Data section:
--------------------------------------------------

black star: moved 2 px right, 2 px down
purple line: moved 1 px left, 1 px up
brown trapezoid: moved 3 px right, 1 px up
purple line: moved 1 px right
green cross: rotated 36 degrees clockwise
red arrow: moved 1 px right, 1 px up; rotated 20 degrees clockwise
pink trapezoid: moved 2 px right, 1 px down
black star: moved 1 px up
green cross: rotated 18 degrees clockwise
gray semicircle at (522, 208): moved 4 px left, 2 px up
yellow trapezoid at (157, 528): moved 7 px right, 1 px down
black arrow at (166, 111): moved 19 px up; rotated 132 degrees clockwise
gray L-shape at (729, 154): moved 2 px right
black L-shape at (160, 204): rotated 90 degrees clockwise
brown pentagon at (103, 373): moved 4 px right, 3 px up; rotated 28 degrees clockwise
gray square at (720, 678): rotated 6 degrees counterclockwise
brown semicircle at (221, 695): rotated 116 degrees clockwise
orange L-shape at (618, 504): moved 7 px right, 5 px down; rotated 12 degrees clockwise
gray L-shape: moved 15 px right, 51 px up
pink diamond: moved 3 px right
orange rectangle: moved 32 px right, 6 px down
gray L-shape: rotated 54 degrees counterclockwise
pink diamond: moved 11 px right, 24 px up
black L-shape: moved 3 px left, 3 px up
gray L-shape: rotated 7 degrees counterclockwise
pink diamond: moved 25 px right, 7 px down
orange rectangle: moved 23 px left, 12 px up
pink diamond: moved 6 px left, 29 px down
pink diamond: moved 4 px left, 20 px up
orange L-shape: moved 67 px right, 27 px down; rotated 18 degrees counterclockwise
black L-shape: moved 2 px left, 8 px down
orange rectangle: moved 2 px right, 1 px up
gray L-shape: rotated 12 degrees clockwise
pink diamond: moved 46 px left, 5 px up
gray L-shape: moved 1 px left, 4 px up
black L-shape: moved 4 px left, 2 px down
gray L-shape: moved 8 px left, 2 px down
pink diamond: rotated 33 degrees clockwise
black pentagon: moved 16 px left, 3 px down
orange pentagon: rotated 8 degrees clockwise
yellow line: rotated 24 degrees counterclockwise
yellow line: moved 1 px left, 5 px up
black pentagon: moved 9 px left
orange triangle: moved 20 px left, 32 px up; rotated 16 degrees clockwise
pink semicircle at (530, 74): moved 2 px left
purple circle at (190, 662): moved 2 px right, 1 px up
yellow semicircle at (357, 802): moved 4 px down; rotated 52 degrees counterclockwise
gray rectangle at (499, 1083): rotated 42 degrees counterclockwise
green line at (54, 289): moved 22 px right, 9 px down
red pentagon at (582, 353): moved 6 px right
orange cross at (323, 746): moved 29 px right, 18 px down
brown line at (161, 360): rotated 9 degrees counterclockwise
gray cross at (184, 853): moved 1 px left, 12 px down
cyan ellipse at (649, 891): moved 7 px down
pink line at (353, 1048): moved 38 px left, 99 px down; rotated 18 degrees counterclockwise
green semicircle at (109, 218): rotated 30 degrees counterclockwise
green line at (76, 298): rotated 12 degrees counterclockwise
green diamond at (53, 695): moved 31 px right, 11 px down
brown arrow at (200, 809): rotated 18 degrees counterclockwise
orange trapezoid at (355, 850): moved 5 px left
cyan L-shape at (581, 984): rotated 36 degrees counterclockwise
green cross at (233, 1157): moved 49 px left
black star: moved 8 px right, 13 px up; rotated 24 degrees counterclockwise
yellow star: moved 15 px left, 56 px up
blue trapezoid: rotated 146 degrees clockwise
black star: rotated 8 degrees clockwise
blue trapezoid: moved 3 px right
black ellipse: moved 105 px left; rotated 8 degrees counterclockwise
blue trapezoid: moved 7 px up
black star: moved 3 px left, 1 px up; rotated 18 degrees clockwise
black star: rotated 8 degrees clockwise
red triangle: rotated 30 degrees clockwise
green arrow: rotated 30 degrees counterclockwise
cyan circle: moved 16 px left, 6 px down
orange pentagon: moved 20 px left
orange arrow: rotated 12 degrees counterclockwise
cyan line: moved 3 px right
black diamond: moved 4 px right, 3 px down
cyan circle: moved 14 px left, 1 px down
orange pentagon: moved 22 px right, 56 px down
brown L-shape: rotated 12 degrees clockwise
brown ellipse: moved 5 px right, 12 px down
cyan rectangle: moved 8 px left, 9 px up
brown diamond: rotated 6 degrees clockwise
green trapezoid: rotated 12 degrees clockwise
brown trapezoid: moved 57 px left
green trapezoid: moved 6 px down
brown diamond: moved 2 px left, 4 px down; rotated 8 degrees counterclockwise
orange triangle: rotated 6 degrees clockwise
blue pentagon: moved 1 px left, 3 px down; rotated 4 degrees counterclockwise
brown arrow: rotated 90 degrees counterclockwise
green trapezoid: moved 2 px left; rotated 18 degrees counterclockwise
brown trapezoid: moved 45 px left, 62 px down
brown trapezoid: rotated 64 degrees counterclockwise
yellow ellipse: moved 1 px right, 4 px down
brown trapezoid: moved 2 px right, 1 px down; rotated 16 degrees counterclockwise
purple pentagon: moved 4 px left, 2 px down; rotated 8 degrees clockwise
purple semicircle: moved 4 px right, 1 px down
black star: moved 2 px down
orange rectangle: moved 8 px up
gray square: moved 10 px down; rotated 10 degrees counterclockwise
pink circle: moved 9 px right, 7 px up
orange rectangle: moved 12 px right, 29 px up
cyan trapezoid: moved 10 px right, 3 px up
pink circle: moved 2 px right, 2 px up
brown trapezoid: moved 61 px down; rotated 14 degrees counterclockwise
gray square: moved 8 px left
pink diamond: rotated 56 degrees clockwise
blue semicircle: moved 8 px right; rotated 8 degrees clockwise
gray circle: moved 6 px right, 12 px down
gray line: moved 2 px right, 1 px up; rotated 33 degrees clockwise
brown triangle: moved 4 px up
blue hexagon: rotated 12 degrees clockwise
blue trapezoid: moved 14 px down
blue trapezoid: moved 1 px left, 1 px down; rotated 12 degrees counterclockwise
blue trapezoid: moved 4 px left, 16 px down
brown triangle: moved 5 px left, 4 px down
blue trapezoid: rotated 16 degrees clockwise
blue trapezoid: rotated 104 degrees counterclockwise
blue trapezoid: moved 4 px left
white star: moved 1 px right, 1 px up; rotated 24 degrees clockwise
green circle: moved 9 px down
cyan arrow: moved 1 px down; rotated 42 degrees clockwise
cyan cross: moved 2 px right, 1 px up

--------------------------------------------------

Aim:
Output all of the entries above as a Markdown table with two columns, Row for the row number and Entry for the line itself. Leave out blank lines.

Task result:
| Row | Entry |
|---|---|
| 1 | black star: moved 2 px right, 2 px down |
| 2 | purple line: moved 1 px left, 1 px up |
| 3 | brown trapezoid: moved 3 px right, 1 px up |
| 4 | purple line: moved 1 px right |
| 5 | green cross: rotated 36 degrees clockwise |
| 6 | red arrow: moved 1 px right, 1 px up; rotated 20 degrees clockwise |
| 7 | pink trapezoid: moved 2 px right, 1 px down |
| 8 | black star: moved 1 px up |
| 9 | green cross: rotated 18 degrees clockwise |
| 10 | gray semicircle at (522, 208): moved 4 px left, 2 px up |
| 11 | yellow trapezoid at (157, 528): moved 7 px right, 1 px down |
| 12 | black arrow at (166, 111): moved 19 px up; rotated 132 degrees clockwise |
| 13 | gray L-shape at (729, 154): moved 2 px right |
| 14 | black L-shape at (160, 204): rotated 90 degrees clockwise |
| 15 | brown pentagon at (103, 373): moved 4 px right, 3 px up; rotated 28 degrees clockwise |
| 16 | gray square at (720, 678): rotated 6 degrees counterclockwise |
| 17 | brown semicircle at (221, 695): rotated 116 degrees clockwise |
| 18 | orange L-shape at (618, 504): moved 7 px right, 5 px down; rotated 12 degrees clockwise |
| 19 | gray L-shape: moved 15 px right, 51 px up |
| 20 | pink diamond: moved 3 px right |
| 21 | orange rectangle: moved 32 px right, 6 px down |
| 22 | gray L-shape: rotated 54 degrees counterclockwise |
| 23 | pink diamond: moved 11 px right, 24 px up |
| 24 | black L-shape: moved 3 px left, 3 px up |
| 25 | gray L-shape: rotated 7 degrees counterclockwise |
| 26 | pink diamond: moved 25 px right, 7 px down |
| 27 | orange rectangle: moved 23 px left, 12 px up |
| 28 | pink diamond: moved 6 px left, 29 px down |
| 29 | pink diamond: moved 4 px left, 20 px up |
| 30 | orange L-shape: moved 67 px right, 27 px down; rotated 18 degrees counterclockwise |
| 31 | black L-shape: moved 2 px left, 8 px down |
| 32 | orange rectangle: moved 2 px right, 1 px up |
| 33 | gray L-shape: rotated 12 degrees clockwise |
| 34 | pink diamond: moved 46 px left, 5 px up |
| 35 | gray L-shape: moved 1 px left, 4 px up |
| 36 | black L-shape: moved 4 px left, 2 px down |
| 37 | gray L-shape: moved 8 px left, 2 px down |
| 38 | pink diamond: rotated 33 degrees clockwise |
| 39 | black pentagon: moved 16 px left, 3 px down |
| 40 | orange pentagon: rotated 8 degrees clockwise |
| 41 | yellow line: rotated 24 degrees counterclockwise |
| 42 | yellow line: moved 1 px left, 5 px up |
| 43 | black pentagon: moved 9 px left |
| 44 | orange triangle: moved 20 px left, 32 px up; rotated 16 degrees clockwise |
| 45 | pink semicircle at (530, 74): moved 2 px left |
| 46 | purple circle at (190, 662): moved 2 px right, 1 px up |
| 47 | yellow semicircle at (357, 802): moved 4 px down; rotated 52 degrees counterclockwise |
| 48 | gray rectangle at (499, 1083): rotated 42 degrees counterclockwise |
| 49 | green line at (54, 289): moved 22 px right, 9 px down |
| 50 | red pentagon at (582, 353): moved 6 px right |
| 51 | orange cross at (323, 746): moved 29 px right, 18 px down |
| 52 | brown line at (161, 360): rotated 9 degrees counterclockwise |
| 53 | gray cross at (184, 853): moved 1 px left, 12 px down |
| 54 | cyan ellipse at (649, 891): moved 7 px down |
| 55 | pink line at (353, 1048): moved 38 px left, 99 px down; rotated 18 degrees counterclockwise |
| 56 | green semicircle at (109, 218): rotated 30 degrees counterclockwise |
| 57 | green line at (76, 298): rotated 12 degrees counterclockwise |
| 58 | green diamond at (53, 695): moved 31 px right, 11 px down |
| 59 | brown arrow at (200, 809): rotated 18 degrees counterclockwise |
| 60 | orange trapezoid at (355, 850): moved 5 px left |
| 61 | cyan L-shape at (581, 984): rotated 36 degrees counterclockwise |
| 62 | green cross at (233, 1157): moved 49 px left |
| 63 | black star: moved 8 px right, 13 px up; rotated 24 degrees counterclockwise |
| 64 | yellow star: moved 15 px left, 56 px up |
| 65 | blue trapezoid: rotated 146 degrees clockwise |
| 66 | black star: rotated 8 degrees clockwise |
| 67 | blue trapezoid: moved 3 px right |
| 68 | black ellipse: moved 105 px left; rotated 8 degrees counterclockwise |
| 69 | blue trapezoid: moved 7 px up |
| 70 | black star: moved 3 px left, 1 px up; rotated 18 degrees clockwise |
| 71 | black star: rotated 8 degrees clockwise |
| 72 | red triangle: rotated 30 degrees clockwise |
| 73 | green arrow: rotated 30 degrees counterclockwise |
| 74 | cyan circle: moved 16 px left, 6 px down |
| 75 | orange pentagon: moved 20 px left |
| 76 | orange arrow: rotated 12 degrees counterclockwise |
| 77 | cyan line: moved 3 px right |
| 78 | black diamond: moved 4 px right, 3 px down |
| 79 | cyan circle: moved 14 px left, 1 px down |
| 80 | orange pentagon: moved 22 px right, 56 px down |
| 81 | brown L-shape: rotated 12 degrees clockwise |
| 82 | brown ellipse: moved 5 px right, 12 px down |
| 83 | cyan rectangle: moved 8 px left, 9 px up |
| 84 | brown diamond: rotated 6 degrees clockwise |
| 85 | green trapezoid: rotated 12 degrees clockwise |
| 86 | brown trapezoid: moved 57 px left |
| 87 | green trapezoid: moved 6 px down |
| 88 | brown diamond: moved 2 px left, 4 px down; rotated 8 degrees counterclockwise |
| 89 | orange triangle: rotated 6 degrees clockwise |
| 90 | blue pentagon: moved 1 px left, 3 px down; rotated 4 degrees counterclockwise |
| 91 | brown arrow: rotated 90 degrees counterclockwise |
| 92 | green trapezoid: moved 2 px left; rotated 18 degrees counterclockwise |
| 93 | brown trapezoid: moved 45 px left, 62 px down |
| 94 | brown trapezoid: rotated 64 degrees counterclockwise |
| 95 | yellow ellipse: moved 1 px right, 4 px down |
| 96 | brown trapezoid: moved 2 px right, 1 px down; rotated 16 degrees counterclockwise |
| 97 | purple pentagon: moved 4 px left, 2 px down; rotated 8 degrees clockwise |
| 98 | purple semicircle: moved 4 px right, 1 px down |
| 99 | black star: moved 2 px down |
| 100 | orange rectangle: moved 8 px up |
| 101 | gray square: moved 10 px down; rotated 10 degrees counterclockwise |
| 102 | pink circle: moved 9 px right, 7 px up |
| 103 | orange rectangle: moved 12 px right, 29 px up |
| 104 | cyan trapezoid: moved 10 px right, 3 px up |
| 105 | pink circle: moved 2 px right, 2 px up |
| 106 | brown trapezoid: moved 61 px down; rotated 14 degrees counterclockwise |
| 107 | gray square: moved 8 px left |
| 108 | pink diamond: rotated 56 degrees clockwise |
| 109 | blue semicircle: moved 8 px right; rotated 8 degrees clockwise |
| 110 | gray circle: moved 6 px right, 12 px down |
| 111 | gray line: moved 2 px right, 1 px up; rotated 33 degrees clockwise |
| 112 | brown triangle: moved 4 px up |
| 113 | blue hexagon: rotated 12 degrees clockwise |
| 114 | blue trapezoid: moved 14 px down |
| 115 | blue trapezoid: moved 1 px left, 1 px down; rotated 12 degrees counterclockwise |
| 116 | blue trapezoid: moved 4 px left, 16 px down |
| 117 | brown triangle: moved 5 px left, 4 px down |
| 118 | blue trapezoid: rotated 16 degrees clockwise |
| 119 | blue trapezoid: rotated 104 degrees counterclockwise |
| 120 | blue trapezoid: moved 4 px left |
| 121 | white star: moved 1 px right, 1 px up; rotated 24 degrees clockwise |
| 122 | green circle: moved 9 px down |
| 123 | cyan arrow: moved 1 px down; rotated 42 degrees clockwise |
| 124 | cyan cross: moved 2 px right, 1 px up |